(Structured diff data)
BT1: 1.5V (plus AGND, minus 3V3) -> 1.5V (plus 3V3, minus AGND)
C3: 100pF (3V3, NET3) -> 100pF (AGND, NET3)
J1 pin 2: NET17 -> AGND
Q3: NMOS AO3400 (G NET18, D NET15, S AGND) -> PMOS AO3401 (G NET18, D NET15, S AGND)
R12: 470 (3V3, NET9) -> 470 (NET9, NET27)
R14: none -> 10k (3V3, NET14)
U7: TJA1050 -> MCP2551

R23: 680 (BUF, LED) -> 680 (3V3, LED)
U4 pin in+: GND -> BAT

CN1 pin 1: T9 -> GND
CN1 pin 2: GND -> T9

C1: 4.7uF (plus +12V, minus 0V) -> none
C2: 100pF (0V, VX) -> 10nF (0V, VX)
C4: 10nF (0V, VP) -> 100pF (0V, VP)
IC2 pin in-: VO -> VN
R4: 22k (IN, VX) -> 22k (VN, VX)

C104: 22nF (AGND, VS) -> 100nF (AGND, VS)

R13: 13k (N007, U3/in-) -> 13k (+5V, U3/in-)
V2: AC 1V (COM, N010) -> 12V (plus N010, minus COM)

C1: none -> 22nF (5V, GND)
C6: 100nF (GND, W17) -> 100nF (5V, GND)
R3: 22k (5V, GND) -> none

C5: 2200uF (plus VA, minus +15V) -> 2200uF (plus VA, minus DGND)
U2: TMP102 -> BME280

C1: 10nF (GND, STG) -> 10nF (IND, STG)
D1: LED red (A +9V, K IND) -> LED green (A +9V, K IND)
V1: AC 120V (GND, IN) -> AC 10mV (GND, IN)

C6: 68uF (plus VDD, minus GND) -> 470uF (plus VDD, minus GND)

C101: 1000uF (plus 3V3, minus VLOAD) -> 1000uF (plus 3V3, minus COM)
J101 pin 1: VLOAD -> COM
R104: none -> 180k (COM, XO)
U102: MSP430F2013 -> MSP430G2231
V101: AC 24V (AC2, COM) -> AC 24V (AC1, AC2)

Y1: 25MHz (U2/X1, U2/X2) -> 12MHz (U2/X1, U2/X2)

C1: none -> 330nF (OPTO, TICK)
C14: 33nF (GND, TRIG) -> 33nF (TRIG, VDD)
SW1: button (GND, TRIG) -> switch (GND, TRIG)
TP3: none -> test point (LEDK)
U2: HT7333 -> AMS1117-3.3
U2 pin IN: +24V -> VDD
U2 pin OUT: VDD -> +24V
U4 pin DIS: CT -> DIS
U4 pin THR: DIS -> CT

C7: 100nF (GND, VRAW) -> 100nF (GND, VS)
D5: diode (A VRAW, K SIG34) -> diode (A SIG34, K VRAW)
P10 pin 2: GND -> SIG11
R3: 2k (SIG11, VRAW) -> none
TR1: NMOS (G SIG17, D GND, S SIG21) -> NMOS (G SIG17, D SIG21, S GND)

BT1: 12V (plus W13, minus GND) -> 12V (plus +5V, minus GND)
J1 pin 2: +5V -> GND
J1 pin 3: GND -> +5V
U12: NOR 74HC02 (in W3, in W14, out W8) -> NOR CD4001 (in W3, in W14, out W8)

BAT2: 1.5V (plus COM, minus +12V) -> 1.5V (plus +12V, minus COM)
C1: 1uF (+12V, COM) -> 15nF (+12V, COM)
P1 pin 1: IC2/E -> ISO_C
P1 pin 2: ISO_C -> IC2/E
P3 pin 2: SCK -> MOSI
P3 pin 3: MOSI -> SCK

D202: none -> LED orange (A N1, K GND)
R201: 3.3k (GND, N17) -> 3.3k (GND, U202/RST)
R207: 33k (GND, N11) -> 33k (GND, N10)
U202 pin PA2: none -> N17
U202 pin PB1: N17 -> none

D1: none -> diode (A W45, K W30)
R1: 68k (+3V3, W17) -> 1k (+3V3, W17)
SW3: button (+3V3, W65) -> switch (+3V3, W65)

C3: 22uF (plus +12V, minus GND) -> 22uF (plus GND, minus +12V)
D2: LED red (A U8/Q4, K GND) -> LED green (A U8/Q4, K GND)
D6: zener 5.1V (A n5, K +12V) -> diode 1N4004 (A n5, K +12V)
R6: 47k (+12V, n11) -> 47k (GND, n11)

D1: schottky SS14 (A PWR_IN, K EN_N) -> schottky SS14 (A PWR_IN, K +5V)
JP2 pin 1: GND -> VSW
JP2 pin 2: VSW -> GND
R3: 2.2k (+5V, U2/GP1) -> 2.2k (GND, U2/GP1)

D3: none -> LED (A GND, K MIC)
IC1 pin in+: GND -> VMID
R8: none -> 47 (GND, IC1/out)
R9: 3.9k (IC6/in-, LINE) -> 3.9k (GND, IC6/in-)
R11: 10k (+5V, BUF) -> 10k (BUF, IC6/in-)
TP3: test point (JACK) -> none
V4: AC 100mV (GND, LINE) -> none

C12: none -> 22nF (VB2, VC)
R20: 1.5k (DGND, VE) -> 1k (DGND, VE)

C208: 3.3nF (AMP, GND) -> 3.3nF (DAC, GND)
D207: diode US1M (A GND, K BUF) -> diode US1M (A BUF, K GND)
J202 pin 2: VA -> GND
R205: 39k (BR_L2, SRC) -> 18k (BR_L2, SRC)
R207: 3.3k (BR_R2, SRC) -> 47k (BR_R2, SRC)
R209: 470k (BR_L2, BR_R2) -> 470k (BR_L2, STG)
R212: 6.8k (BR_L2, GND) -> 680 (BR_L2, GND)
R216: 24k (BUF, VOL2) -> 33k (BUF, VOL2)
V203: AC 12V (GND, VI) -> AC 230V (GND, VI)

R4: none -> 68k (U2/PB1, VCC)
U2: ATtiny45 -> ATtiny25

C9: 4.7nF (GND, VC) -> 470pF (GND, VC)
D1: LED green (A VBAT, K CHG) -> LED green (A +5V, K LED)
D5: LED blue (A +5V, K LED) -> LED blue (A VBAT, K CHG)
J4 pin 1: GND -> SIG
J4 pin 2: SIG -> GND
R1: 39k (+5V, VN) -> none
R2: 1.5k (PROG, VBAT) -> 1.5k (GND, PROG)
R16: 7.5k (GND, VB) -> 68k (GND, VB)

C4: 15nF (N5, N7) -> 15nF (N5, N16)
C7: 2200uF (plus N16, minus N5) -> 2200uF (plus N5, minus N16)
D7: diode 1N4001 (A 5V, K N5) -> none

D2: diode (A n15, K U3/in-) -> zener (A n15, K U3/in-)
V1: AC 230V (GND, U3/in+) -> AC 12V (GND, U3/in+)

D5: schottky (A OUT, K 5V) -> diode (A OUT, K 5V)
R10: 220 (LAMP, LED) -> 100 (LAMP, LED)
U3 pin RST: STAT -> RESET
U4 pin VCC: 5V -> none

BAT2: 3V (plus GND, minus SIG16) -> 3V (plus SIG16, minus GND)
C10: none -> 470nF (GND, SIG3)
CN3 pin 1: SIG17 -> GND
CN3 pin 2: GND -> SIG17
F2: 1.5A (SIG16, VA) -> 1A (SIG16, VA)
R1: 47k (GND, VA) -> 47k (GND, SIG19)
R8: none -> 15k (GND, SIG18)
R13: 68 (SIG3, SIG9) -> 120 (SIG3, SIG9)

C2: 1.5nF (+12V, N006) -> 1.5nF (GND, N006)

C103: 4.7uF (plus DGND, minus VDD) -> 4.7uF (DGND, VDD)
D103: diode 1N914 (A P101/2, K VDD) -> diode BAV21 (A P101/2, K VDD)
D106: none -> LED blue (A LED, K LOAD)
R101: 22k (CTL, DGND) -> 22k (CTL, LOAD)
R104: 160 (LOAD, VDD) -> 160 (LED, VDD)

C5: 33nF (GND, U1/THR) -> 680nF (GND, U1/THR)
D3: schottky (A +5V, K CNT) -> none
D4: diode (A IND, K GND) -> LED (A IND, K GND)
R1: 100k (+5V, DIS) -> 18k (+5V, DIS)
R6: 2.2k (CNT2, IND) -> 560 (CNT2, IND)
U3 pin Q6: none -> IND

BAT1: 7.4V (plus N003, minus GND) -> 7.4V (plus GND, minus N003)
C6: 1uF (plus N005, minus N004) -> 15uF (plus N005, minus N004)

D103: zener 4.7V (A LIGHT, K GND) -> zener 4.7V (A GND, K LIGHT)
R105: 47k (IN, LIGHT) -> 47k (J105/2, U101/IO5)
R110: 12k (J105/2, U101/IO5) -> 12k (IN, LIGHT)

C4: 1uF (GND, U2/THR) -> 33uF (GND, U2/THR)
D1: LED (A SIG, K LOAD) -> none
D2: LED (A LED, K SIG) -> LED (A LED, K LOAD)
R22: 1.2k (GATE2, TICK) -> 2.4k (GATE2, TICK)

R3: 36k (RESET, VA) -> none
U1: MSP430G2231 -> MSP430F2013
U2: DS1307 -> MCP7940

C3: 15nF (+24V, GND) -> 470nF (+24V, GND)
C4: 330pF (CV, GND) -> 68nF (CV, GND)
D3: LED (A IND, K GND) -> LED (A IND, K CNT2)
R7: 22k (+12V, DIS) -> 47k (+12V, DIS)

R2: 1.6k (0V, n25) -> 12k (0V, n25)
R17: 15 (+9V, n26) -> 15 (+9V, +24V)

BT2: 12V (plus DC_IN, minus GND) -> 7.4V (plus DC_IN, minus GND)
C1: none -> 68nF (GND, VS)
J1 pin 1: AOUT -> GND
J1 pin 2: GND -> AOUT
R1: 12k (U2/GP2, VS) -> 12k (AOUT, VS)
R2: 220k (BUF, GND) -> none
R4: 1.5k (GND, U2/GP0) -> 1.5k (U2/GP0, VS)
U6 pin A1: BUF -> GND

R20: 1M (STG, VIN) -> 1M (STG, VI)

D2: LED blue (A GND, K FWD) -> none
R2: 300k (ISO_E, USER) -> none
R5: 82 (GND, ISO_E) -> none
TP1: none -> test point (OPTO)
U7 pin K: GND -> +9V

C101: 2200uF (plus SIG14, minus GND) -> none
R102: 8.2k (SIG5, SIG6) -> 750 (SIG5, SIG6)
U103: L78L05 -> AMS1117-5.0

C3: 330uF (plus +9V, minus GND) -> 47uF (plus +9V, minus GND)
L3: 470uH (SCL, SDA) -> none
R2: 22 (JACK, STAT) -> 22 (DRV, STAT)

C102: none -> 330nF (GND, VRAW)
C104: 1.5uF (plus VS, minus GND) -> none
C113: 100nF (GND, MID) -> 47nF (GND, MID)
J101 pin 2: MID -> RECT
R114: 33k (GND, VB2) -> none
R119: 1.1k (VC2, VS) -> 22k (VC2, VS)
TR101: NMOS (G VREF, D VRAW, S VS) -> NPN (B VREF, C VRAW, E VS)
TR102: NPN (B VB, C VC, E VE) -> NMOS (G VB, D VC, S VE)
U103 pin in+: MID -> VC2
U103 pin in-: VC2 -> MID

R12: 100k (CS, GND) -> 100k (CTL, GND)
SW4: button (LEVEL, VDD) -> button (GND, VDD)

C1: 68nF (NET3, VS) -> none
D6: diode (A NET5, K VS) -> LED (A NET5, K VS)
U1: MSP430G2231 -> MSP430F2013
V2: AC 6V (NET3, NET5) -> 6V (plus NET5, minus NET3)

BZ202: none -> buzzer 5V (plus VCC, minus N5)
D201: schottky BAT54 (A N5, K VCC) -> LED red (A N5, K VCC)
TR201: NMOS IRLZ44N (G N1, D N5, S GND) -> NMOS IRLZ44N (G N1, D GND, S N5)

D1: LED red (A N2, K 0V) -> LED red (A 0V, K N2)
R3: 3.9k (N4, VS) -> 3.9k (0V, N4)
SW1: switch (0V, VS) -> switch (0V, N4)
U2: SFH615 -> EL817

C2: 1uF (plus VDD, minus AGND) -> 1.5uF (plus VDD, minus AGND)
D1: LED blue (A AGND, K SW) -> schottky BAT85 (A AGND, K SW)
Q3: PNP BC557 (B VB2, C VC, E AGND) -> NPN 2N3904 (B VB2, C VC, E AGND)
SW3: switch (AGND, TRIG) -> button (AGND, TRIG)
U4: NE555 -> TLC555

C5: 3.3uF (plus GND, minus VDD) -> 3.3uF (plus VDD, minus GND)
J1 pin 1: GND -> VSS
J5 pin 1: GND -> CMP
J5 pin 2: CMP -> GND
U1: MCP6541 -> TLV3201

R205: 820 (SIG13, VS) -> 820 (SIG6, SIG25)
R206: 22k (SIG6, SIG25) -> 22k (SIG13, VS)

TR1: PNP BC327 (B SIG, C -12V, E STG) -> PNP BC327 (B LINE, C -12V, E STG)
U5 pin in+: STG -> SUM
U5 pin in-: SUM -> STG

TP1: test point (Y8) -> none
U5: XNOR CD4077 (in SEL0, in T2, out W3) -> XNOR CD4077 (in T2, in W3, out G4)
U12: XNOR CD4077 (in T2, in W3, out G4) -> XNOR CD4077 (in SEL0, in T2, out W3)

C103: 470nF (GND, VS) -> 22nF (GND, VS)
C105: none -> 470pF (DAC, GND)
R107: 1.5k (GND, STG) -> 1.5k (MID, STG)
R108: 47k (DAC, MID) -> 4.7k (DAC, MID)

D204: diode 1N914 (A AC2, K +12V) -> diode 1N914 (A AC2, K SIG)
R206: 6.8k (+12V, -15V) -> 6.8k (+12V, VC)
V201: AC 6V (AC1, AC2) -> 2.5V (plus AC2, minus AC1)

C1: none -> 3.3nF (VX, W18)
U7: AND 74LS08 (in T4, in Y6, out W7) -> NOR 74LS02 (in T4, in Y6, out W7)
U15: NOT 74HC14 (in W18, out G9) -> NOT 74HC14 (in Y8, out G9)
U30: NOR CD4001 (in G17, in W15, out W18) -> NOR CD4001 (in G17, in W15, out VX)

- Prompt:
Copy all lines from the entries that contain the word "STAT".

- Reply:
U3 pin RST: STAT -> RESET
R2: 22 (JACK, STAT) -> 22 (DRV, STAT)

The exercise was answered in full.